■ Exercise goal ■
Rewrite every entry below with "Determine" changed to "Identify" wherever it appears, keeping everything else the same.

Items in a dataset
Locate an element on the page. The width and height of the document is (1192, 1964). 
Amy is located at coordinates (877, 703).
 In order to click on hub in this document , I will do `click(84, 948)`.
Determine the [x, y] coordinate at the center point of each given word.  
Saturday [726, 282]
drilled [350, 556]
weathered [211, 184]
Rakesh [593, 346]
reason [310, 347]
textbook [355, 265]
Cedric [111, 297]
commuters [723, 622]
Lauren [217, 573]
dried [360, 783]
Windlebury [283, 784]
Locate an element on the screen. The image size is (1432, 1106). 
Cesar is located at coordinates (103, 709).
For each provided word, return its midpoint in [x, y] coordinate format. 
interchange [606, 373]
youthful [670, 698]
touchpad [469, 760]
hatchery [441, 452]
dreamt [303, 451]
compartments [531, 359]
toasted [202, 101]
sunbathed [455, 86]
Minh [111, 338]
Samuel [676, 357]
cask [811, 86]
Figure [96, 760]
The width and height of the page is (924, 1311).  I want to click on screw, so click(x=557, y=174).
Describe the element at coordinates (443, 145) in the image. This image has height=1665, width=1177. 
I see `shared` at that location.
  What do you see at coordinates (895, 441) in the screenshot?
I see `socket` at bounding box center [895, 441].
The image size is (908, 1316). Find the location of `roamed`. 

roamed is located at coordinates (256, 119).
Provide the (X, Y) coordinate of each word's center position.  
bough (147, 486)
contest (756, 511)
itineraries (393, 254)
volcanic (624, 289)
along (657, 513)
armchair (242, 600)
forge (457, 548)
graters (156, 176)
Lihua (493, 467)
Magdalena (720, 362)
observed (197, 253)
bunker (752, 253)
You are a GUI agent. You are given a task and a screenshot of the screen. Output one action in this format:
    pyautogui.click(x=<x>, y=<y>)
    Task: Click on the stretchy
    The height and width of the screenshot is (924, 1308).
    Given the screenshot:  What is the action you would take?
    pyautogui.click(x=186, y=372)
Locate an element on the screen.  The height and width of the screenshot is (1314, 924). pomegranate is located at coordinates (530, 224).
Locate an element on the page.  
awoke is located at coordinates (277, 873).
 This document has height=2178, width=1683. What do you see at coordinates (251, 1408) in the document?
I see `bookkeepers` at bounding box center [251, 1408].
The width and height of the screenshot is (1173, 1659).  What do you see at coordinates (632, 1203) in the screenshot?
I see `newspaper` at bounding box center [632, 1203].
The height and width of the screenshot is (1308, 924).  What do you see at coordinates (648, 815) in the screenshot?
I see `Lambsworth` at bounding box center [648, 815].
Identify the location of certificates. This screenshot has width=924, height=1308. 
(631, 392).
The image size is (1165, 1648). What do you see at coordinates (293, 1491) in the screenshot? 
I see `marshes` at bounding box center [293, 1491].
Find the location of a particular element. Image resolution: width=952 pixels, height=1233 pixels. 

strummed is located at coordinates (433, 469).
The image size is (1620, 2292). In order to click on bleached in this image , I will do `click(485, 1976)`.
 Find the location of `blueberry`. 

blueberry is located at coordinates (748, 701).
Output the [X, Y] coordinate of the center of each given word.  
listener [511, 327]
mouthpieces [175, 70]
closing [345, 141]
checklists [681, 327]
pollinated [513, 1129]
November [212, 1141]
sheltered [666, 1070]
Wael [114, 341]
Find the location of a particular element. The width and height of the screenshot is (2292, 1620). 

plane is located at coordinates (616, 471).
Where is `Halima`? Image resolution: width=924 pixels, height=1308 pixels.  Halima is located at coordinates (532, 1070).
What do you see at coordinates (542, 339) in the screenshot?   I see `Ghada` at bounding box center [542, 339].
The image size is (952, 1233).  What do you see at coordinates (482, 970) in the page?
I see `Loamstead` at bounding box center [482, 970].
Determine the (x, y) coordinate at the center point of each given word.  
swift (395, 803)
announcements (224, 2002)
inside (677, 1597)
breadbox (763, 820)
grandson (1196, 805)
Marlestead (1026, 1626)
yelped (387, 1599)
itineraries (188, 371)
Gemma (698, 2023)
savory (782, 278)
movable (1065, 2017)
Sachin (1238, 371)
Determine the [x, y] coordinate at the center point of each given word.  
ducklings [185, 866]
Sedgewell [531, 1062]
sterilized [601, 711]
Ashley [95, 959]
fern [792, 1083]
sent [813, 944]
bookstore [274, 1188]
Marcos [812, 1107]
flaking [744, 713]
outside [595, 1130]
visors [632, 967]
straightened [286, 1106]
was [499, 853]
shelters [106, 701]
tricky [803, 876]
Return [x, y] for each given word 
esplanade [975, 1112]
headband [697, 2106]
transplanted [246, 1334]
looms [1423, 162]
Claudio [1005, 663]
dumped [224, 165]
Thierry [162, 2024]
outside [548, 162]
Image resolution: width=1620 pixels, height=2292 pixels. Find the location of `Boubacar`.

■ Correct result ■
Locate an element on the page. The width and height of the document is (1192, 1964). 
Amy is located at coordinates (877, 703).
 In order to click on hub in this document , I will do `click(84, 948)`.
Identify the [x, y] coordinate at the center point of each given word.  
Saturday [726, 282]
drilled [350, 556]
weathered [211, 184]
Rakesh [593, 346]
reason [310, 347]
textbook [355, 265]
Cedric [111, 297]
commuters [723, 622]
Lauren [217, 573]
dried [360, 783]
Windlebury [283, 784]
Locate an element on the screen. The image size is (1432, 1106). 
Cesar is located at coordinates (103, 709).
For each provided word, return its midpoint in [x, y] coordinate format. 
interchange [606, 373]
youthful [670, 698]
touchpad [469, 760]
hatchery [441, 452]
dreamt [303, 451]
compartments [531, 359]
toasted [202, 101]
sunbathed [455, 86]
Minh [111, 338]
Samuel [676, 357]
cask [811, 86]
Figure [96, 760]
The width and height of the page is (924, 1311).  I want to click on screw, so click(x=557, y=174).
Describe the element at coordinates (443, 145) in the image. This image has height=1665, width=1177. 
I see `shared` at that location.
  What do you see at coordinates (895, 441) in the screenshot?
I see `socket` at bounding box center [895, 441].
The image size is (908, 1316). Find the location of `roamed`. 

roamed is located at coordinates (256, 119).
Provide the (X, Y) coordinate of each word's center position.  
bough (147, 486)
contest (756, 511)
itineraries (393, 254)
volcanic (624, 289)
along (657, 513)
armchair (242, 600)
forge (457, 548)
graters (156, 176)
Lihua (493, 467)
Magdalena (720, 362)
observed (197, 253)
bunker (752, 253)
You are a GUI agent. You are given a task and a screenshot of the screen. Output one action in this format:
    pyautogui.click(x=<x>, y=<y>)
    Task: Click on the stretchy
    The height and width of the screenshot is (924, 1308).
    Given the screenshot:  What is the action you would take?
    pyautogui.click(x=186, y=372)
Locate an element on the screen.  The height and width of the screenshot is (1314, 924). pomegranate is located at coordinates (530, 224).
Locate an element on the page.  
awoke is located at coordinates (277, 873).
 This document has height=2178, width=1683. What do you see at coordinates (251, 1408) in the document?
I see `bookkeepers` at bounding box center [251, 1408].
The width and height of the screenshot is (1173, 1659).  What do you see at coordinates (632, 1203) in the screenshot?
I see `newspaper` at bounding box center [632, 1203].
The height and width of the screenshot is (1308, 924).  What do you see at coordinates (648, 815) in the screenshot?
I see `Lambsworth` at bounding box center [648, 815].
Identify the location of certificates. This screenshot has width=924, height=1308. 
(631, 392).
The image size is (1165, 1648). What do you see at coordinates (293, 1491) in the screenshot? 
I see `marshes` at bounding box center [293, 1491].
Find the location of a particular element. Image resolution: width=952 pixels, height=1233 pixels. 

strummed is located at coordinates (433, 469).
The image size is (1620, 2292). In order to click on bleached in this image , I will do `click(485, 1976)`.
 Find the location of `blueberry`. 

blueberry is located at coordinates (748, 701).
Output the [X, Y] coordinate of the center of each given word.  
listener [511, 327]
mouthpieces [175, 70]
closing [345, 141]
checklists [681, 327]
pollinated [513, 1129]
November [212, 1141]
sheltered [666, 1070]
Wael [114, 341]
Find the location of a particular element. The width and height of the screenshot is (2292, 1620). 

plane is located at coordinates (616, 471).
Where is `Halima`? Image resolution: width=924 pixels, height=1308 pixels.  Halima is located at coordinates (532, 1070).
What do you see at coordinates (542, 339) in the screenshot?   I see `Ghada` at bounding box center [542, 339].
The image size is (952, 1233).  What do you see at coordinates (482, 970) in the page?
I see `Loamstead` at bounding box center [482, 970].
Identify the (x, y) coordinate at the center point of each given word.  
swift (395, 803)
announcements (224, 2002)
inside (677, 1597)
breadbox (763, 820)
grandson (1196, 805)
Marlestead (1026, 1626)
yelped (387, 1599)
itineraries (188, 371)
Gemma (698, 2023)
savory (782, 278)
movable (1065, 2017)
Sachin (1238, 371)
Identify the [x, y] coordinate at the center point of each given word.  
ducklings [185, 866]
Sedgewell [531, 1062]
sterilized [601, 711]
Ashley [95, 959]
fern [792, 1083]
sent [813, 944]
bookstore [274, 1188]
Marcos [812, 1107]
flaking [744, 713]
outside [595, 1130]
visors [632, 967]
straightened [286, 1106]
was [499, 853]
shelters [106, 701]
tricky [803, 876]
Return [x, y] for each given word 
esplanade [975, 1112]
headband [697, 2106]
transplanted [246, 1334]
looms [1423, 162]
Claudio [1005, 663]
dumped [224, 165]
Thierry [162, 2024]
outside [548, 162]
Image resolution: width=1620 pixels, height=2292 pixels. Find the location of `Boubacar`.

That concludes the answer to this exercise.